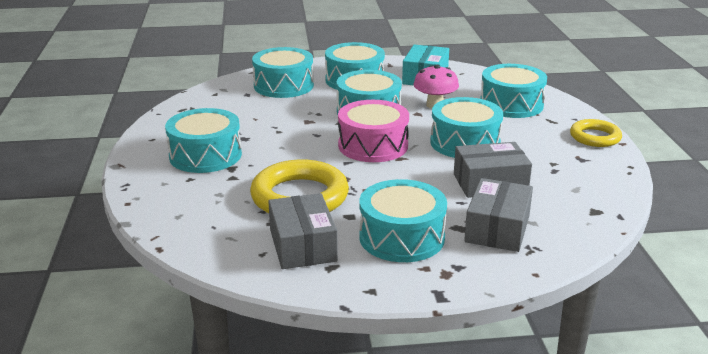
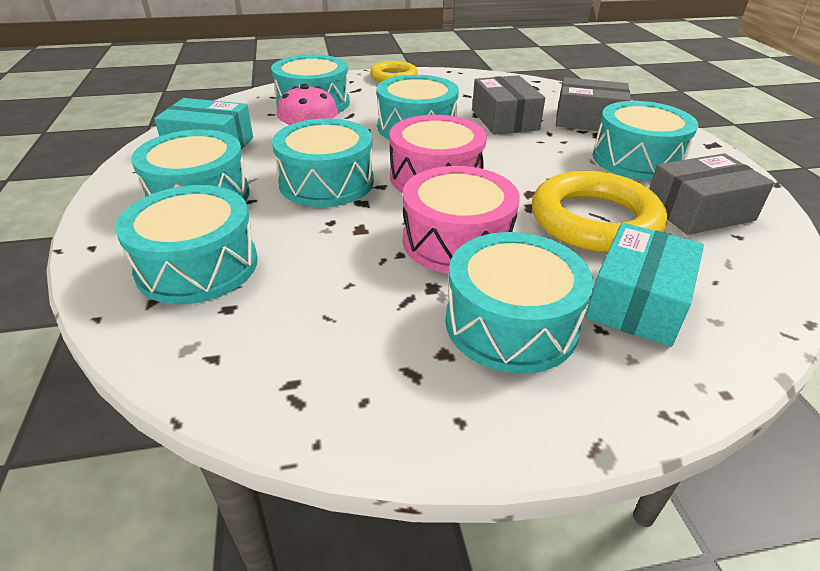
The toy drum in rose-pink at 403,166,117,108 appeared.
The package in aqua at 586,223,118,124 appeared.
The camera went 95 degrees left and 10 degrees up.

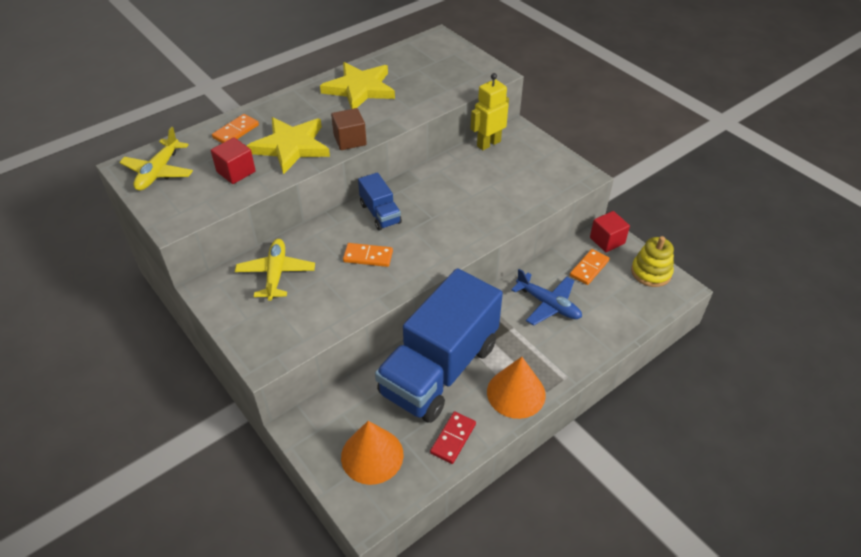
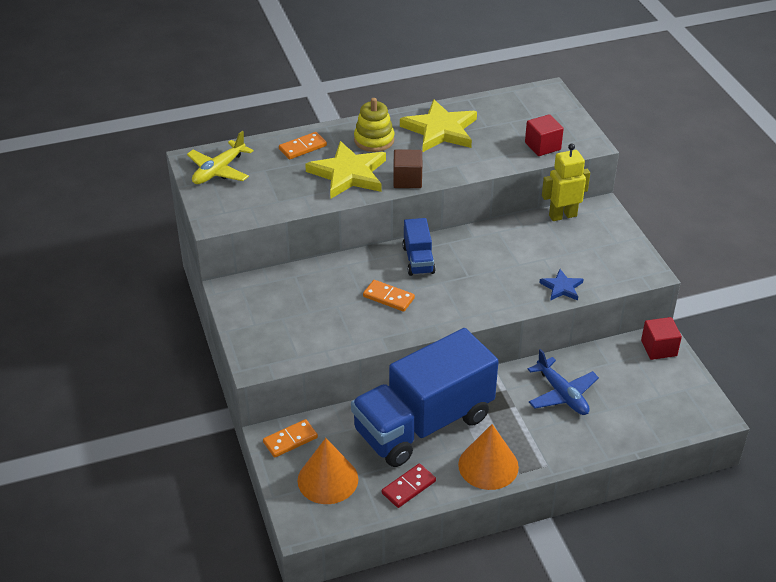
The block in scarlet moved from 211,138,45,46 to 525,114,39,42.
The plane in bright yellow at 235,239,80,62 disappeared.
The domino tile in orange moved from 570,249,40,36 to 263,419,55,39.
The stacking rings in bright yellow moved from 631,236,43,51 to 354,98,41,54.
The five-pointed star in royal blue at 539,269,45,32 appeared.
The camera went 20 degrees right and 5 degrees down.

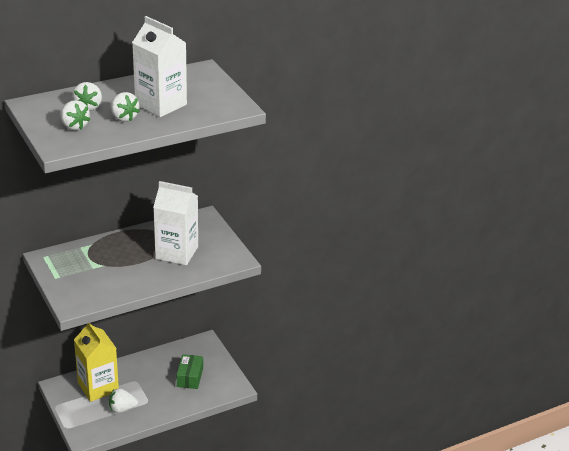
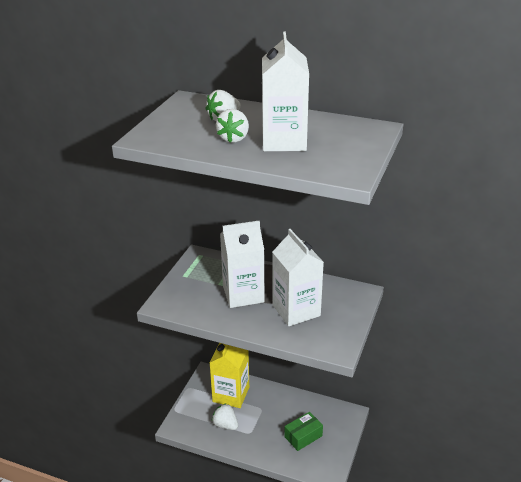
The strawberry in snow-white at 60,100,30,30 disappeared.
The carton in snow-white at 220,221,45,87 appeared.
The camera went 50 degrees right and 0 degrees up.

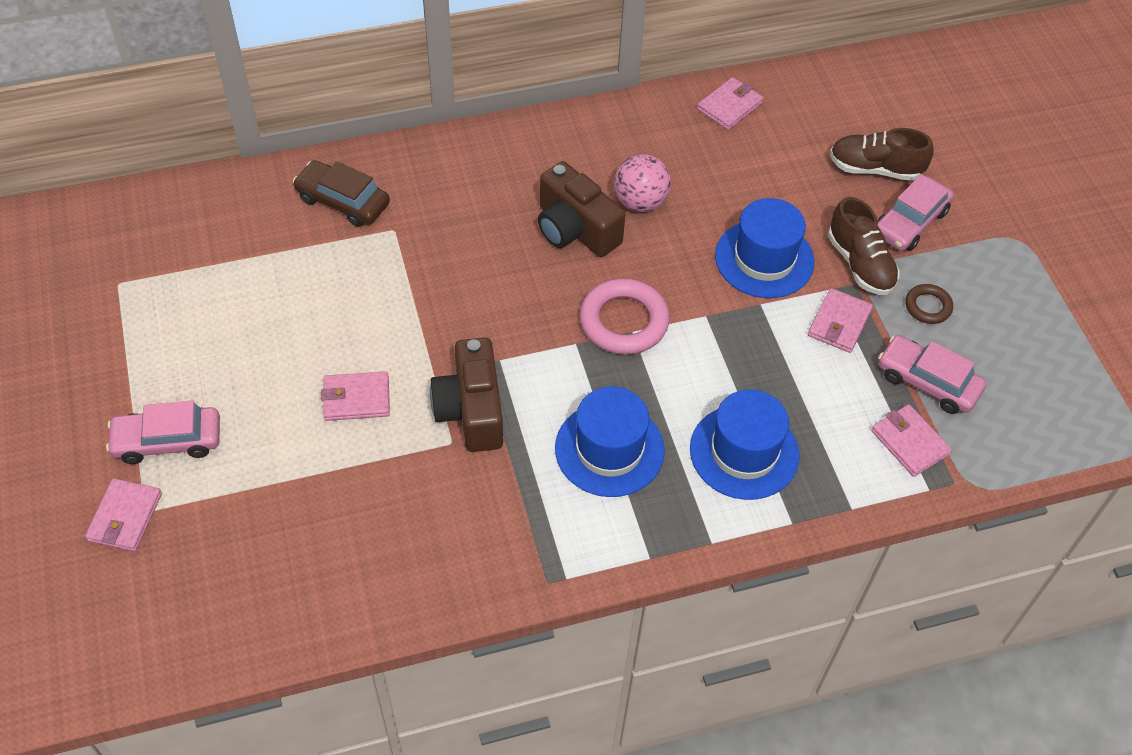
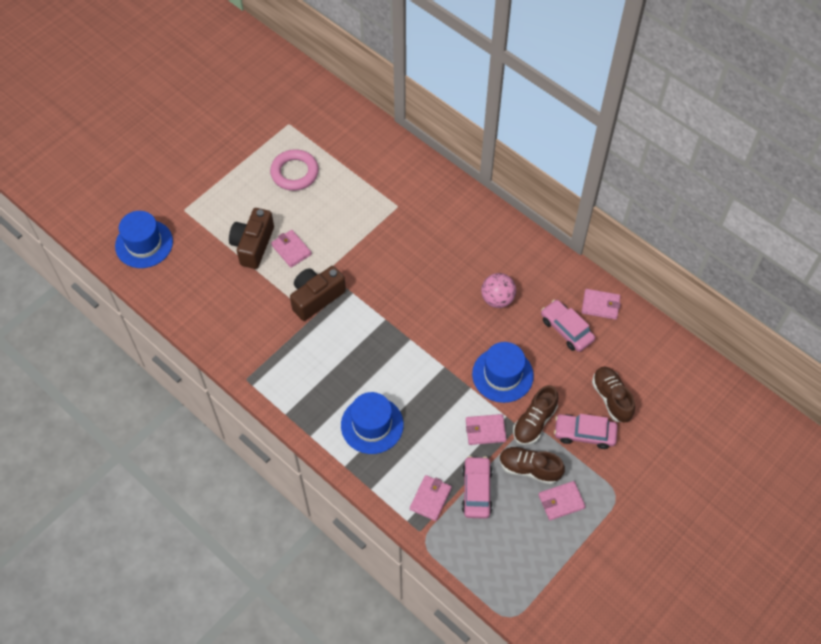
The wallet in rose-pink moved from 85,479,77,72 to 538,481,48,39.
The toy car in rose-pink moved from 106,400,114,64 to 541,299,54,53.
The toy car in dark brown at 293,160,97,67 disappeared.
The compact camera in dark brown moved from 538,161,87,96 to 229,208,45,61.
The top hat in royal blue moved from 555,387,110,110 to 115,211,58,57.
The ring in rose-pink moved from 580,278,90,77 to 270,149,49,42.
The ring in dark brown at 906,284,47,40 was replaced by the lace-up shoe in dark brown at 499,446,66,39.
The camera went 60 degrees right and 5 degrees up.

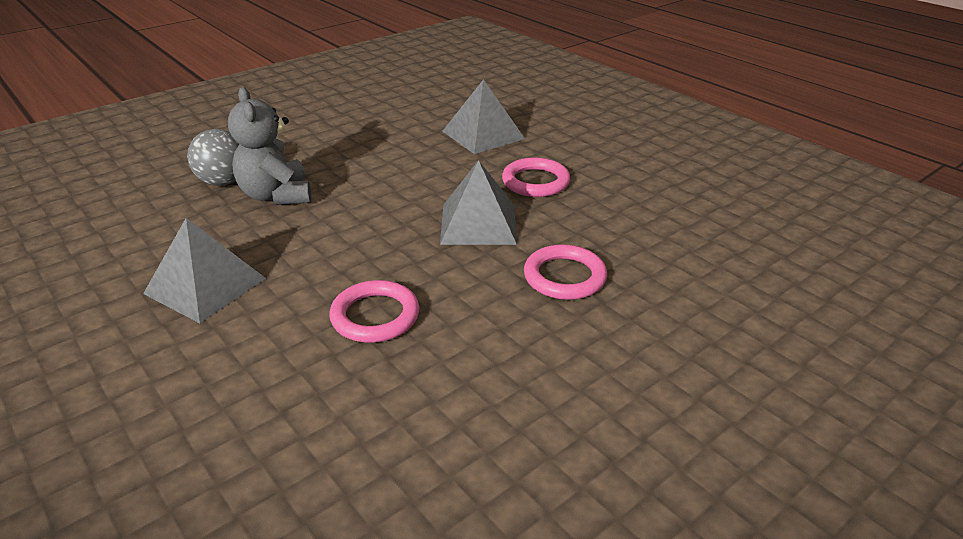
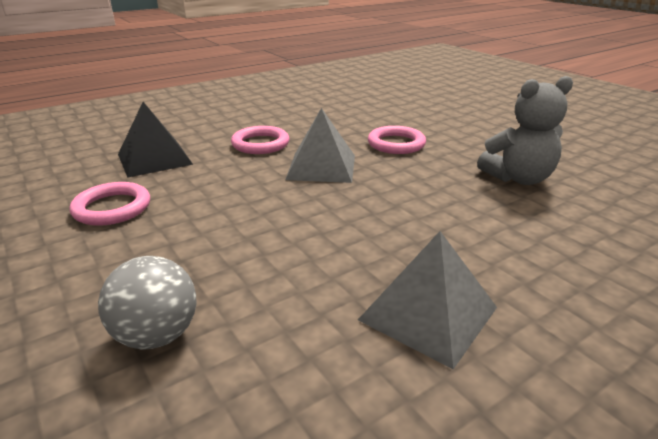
The teddy bear in ash-grey moved from 228,87,83,118 to 477,76,96,109.
The ring in rose-pink moved from 329,280,90,63 to 69,182,81,44.
The solid pyramid in ash-grey at 442,79,83,75 became the solid pyramid in jet-black at 118,102,75,76.
The camera went 85 degrees left and 5 degrees down.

______

### WORK INSTRUCTION
Nothing but the lines from the beginning of the material above through the line containing "The five-pointed star" should appear in the answer, copied exactly and free of pictures.

### TASK OUTPUT
The toy drum in rose-pink at 403,166,117,108 appeared.
The package in aqua at 586,223,118,124 appeared.
The camera went 95 degrees left and 10 degrees up.

The block in scarlet moved from 211,138,45,46 to 525,114,39,42.
The plane in bright yellow at 235,239,80,62 disappeared.
The domino tile in orange moved from 570,249,40,36 to 263,419,55,39.
The stacking rings in bright yellow moved from 631,236,43,51 to 354,98,41,54.
The five-pointed star in royal blue at 539,269,45,32 appeared.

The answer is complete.